DIRECTIONS
Your output is the line containing "(183, 115) = (190, 105): none -> black egg" plus all lines after it to the end of the records, reproduced exactly, with nothing else.
Segment Start: DATASET CONTENT
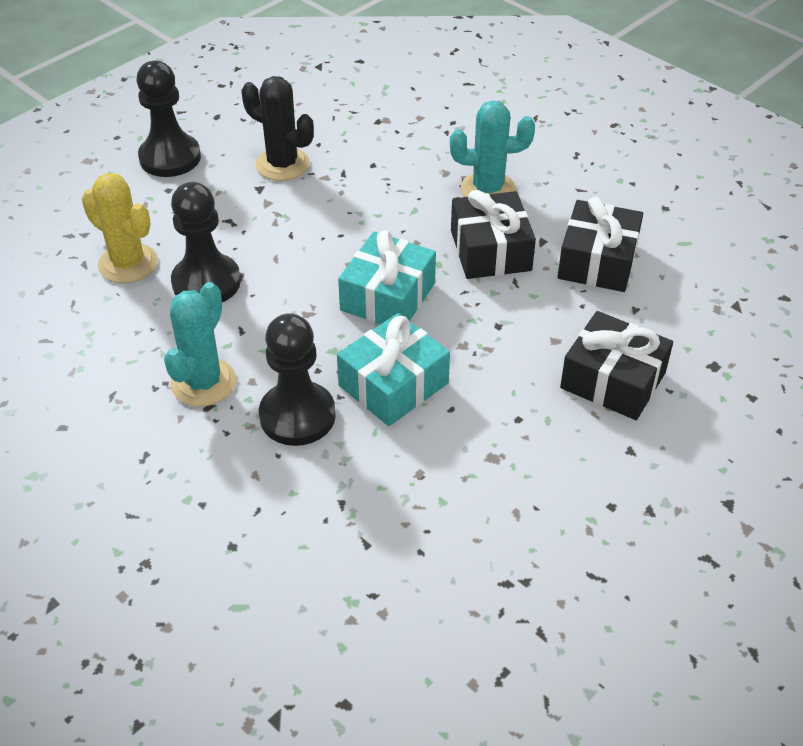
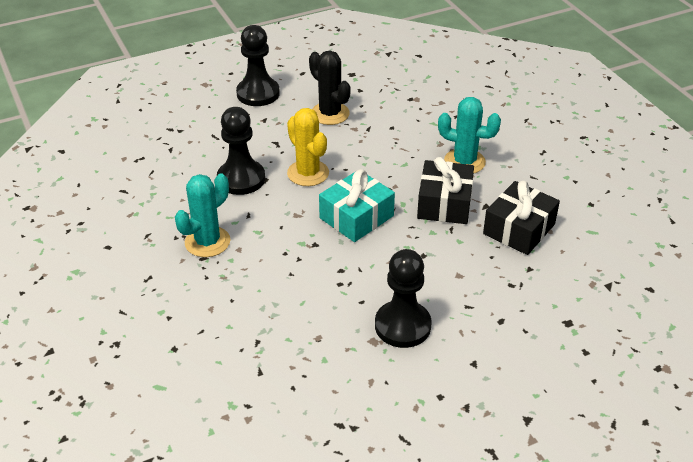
camera: 20 degrees right, 5 degrees down
(128, 263) = (197, 155): yellow cactus -> yellow cactus (308, 173)
(297, 416) = (256, 279): black pawn -> black pawn (402, 326)
(393, 384) = (330, 275): turquoise gift -> none
(612, 380) = (486, 313): black gift -> none

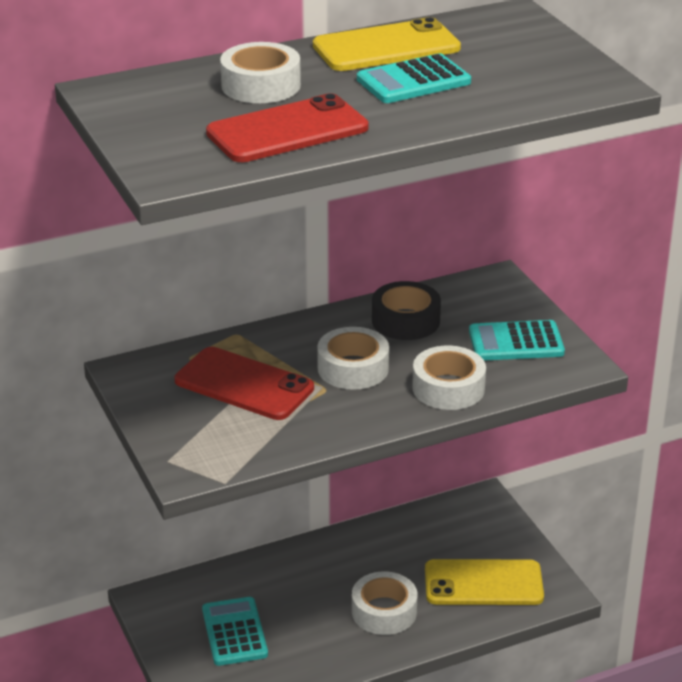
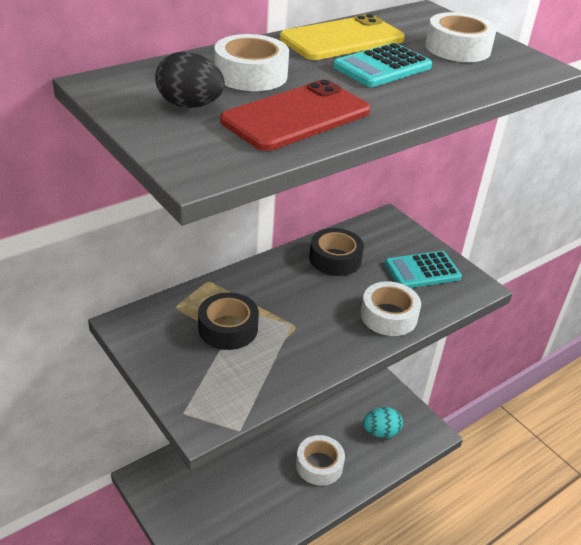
camera: 15 degrees left, 5 degrees up
(183, 115) = (190, 105): none -> black egg
(234, 632) = (215, 498): turquoise calculator -> none
(244, 385) = (228, 328): red phone -> black tape
(353, 368) = (310, 305): white tape -> white tape (458, 48)
(483, 583) = (381, 432): yellow phone -> turquoise egg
Segment End: DATASET CONTENT
EXERCISE RESULT
(183, 115) = (190, 105): none -> black egg
(234, 632) = (215, 498): turquoise calculator -> none
(244, 385) = (228, 328): red phone -> black tape
(353, 368) = (310, 305): white tape -> white tape (458, 48)
(483, 583) = (381, 432): yellow phone -> turquoise egg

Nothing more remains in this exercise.